What to work on
Pictures aside, every line of the listing should be given again exactly.

Given data
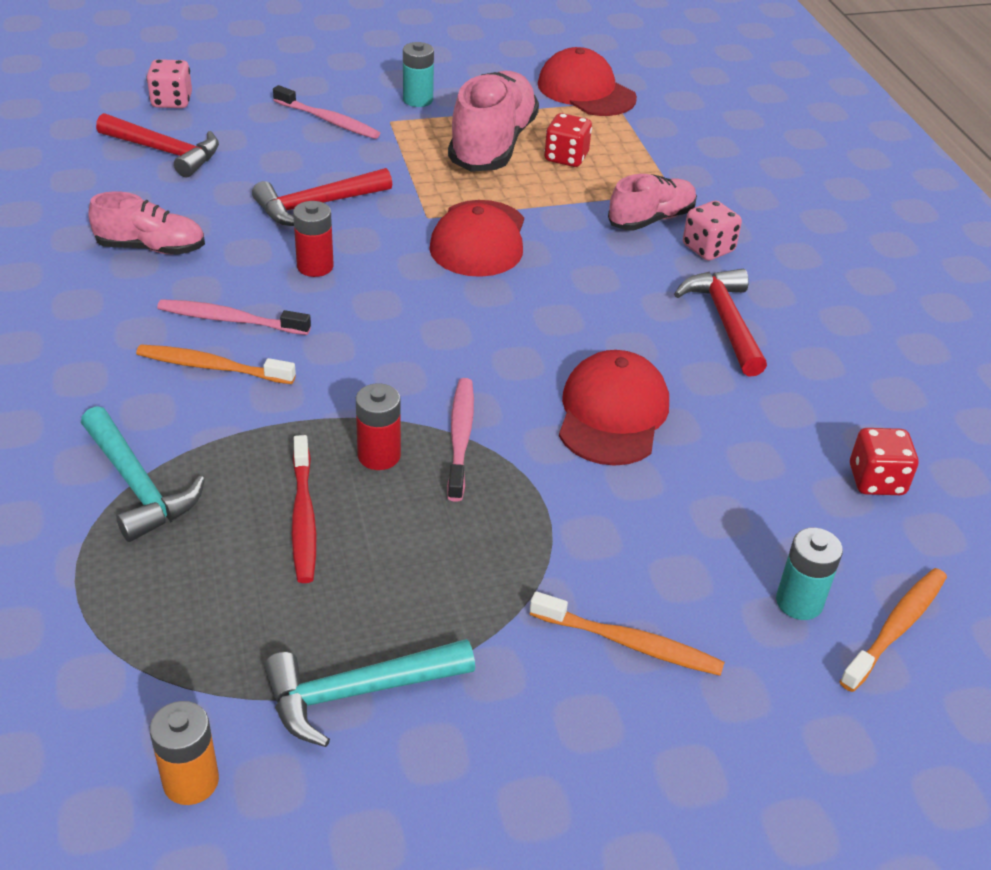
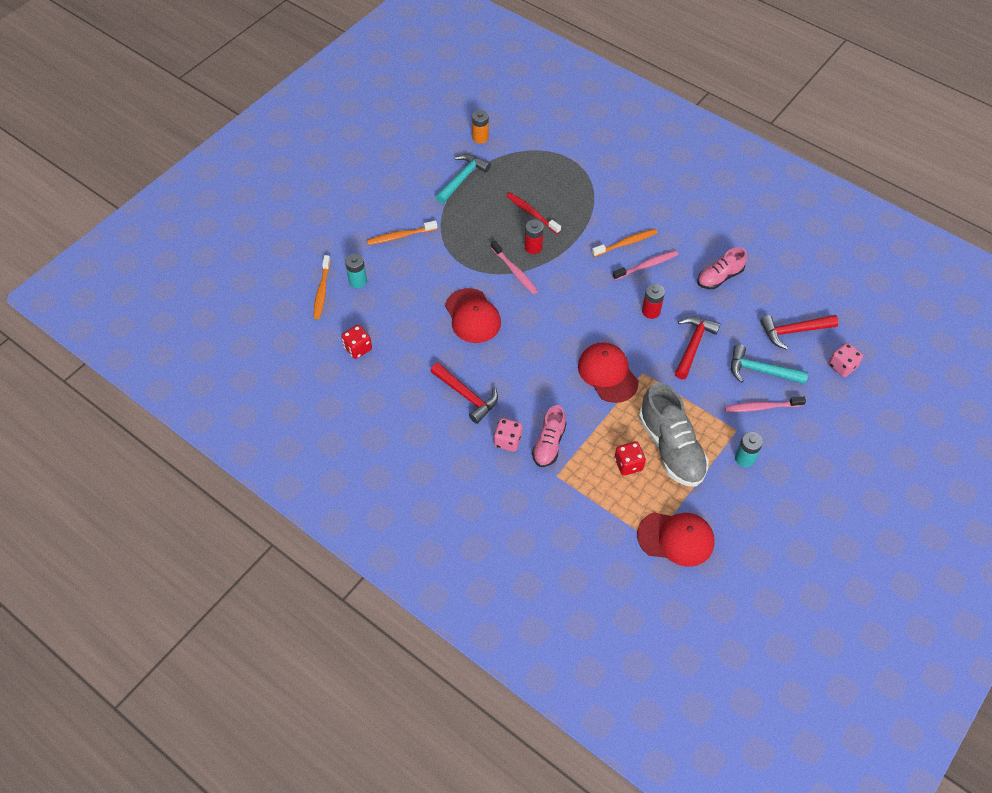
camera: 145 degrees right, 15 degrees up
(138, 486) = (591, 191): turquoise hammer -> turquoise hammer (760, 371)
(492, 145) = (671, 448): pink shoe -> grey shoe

Exercise solution
camera: 145 degrees right, 15 degrees up
(138, 486) = (591, 191): turquoise hammer -> turquoise hammer (760, 371)
(492, 145) = (671, 448): pink shoe -> grey shoe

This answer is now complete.